Information shown
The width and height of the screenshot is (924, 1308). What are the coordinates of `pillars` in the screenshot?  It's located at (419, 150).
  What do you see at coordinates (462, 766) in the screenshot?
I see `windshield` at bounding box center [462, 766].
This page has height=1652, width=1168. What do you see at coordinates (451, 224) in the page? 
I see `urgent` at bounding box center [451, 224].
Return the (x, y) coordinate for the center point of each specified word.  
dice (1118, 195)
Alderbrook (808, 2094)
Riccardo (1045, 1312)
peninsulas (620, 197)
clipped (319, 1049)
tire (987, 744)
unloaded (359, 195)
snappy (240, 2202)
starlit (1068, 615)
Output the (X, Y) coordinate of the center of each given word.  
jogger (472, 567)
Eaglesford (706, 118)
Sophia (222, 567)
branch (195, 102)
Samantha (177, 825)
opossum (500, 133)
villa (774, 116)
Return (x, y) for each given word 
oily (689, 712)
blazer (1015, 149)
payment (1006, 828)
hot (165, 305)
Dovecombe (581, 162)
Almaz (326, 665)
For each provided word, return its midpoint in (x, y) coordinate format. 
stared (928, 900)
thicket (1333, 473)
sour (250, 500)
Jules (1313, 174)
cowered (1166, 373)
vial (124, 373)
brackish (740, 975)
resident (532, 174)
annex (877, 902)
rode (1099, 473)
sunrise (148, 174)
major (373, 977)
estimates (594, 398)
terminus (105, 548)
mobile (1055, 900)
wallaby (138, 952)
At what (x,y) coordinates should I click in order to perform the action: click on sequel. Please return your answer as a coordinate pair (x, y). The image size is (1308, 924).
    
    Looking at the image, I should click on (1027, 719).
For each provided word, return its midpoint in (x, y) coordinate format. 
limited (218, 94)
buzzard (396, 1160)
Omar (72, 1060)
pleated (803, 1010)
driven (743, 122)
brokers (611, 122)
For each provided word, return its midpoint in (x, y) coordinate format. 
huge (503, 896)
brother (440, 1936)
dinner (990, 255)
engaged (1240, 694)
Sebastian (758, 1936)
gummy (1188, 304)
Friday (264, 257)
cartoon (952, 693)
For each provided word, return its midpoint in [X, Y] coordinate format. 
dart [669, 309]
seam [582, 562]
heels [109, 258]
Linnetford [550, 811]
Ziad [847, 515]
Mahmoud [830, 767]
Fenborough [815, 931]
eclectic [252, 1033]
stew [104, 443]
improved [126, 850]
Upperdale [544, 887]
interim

What you need to do
Output every line of the material above without any change, from the first line through the last.

Result of this task
The width and height of the screenshot is (924, 1308). What are the coordinates of `pillars` in the screenshot?  It's located at (419, 150).
  What do you see at coordinates (462, 766) in the screenshot?
I see `windshield` at bounding box center [462, 766].
This page has height=1652, width=1168. What do you see at coordinates (451, 224) in the page? 
I see `urgent` at bounding box center [451, 224].
Return the (x, y) coordinate for the center point of each specified word.  
dice (1118, 195)
Alderbrook (808, 2094)
Riccardo (1045, 1312)
peninsulas (620, 197)
clipped (319, 1049)
tire (987, 744)
unloaded (359, 195)
snappy (240, 2202)
starlit (1068, 615)
Output the (X, Y) coordinate of the center of each given word.  
jogger (472, 567)
Eaglesford (706, 118)
Sophia (222, 567)
branch (195, 102)
Samantha (177, 825)
opossum (500, 133)
villa (774, 116)
Return (x, y) for each given word 
oily (689, 712)
blazer (1015, 149)
payment (1006, 828)
hot (165, 305)
Dovecombe (581, 162)
Almaz (326, 665)
For each provided word, return its midpoint in (x, y) coordinate format. 
stared (928, 900)
thicket (1333, 473)
sour (250, 500)
Jules (1313, 174)
cowered (1166, 373)
vial (124, 373)
brackish (740, 975)
resident (532, 174)
annex (877, 902)
rode (1099, 473)
sunrise (148, 174)
major (373, 977)
estimates (594, 398)
terminus (105, 548)
mobile (1055, 900)
wallaby (138, 952)
At what (x,y) coordinates should I click in order to perform the action: click on sequel. Please return your answer as a coordinate pair (x, y). The image size is (1308, 924).
    
    Looking at the image, I should click on (1027, 719).
For each provided word, return its midpoint in (x, y) coordinate format. 
limited (218, 94)
buzzard (396, 1160)
Omar (72, 1060)
pleated (803, 1010)
driven (743, 122)
brokers (611, 122)
For each provided word, return its midpoint in (x, y) coordinate format. 
huge (503, 896)
brother (440, 1936)
dinner (990, 255)
engaged (1240, 694)
Sebastian (758, 1936)
gummy (1188, 304)
Friday (264, 257)
cartoon (952, 693)
For each provided word, return its midpoint in [X, Y] coordinate format. 
dart [669, 309]
seam [582, 562]
heels [109, 258]
Linnetford [550, 811]
Ziad [847, 515]
Mahmoud [830, 767]
Fenborough [815, 931]
eclectic [252, 1033]
stew [104, 443]
improved [126, 850]
Upperdale [544, 887]
interim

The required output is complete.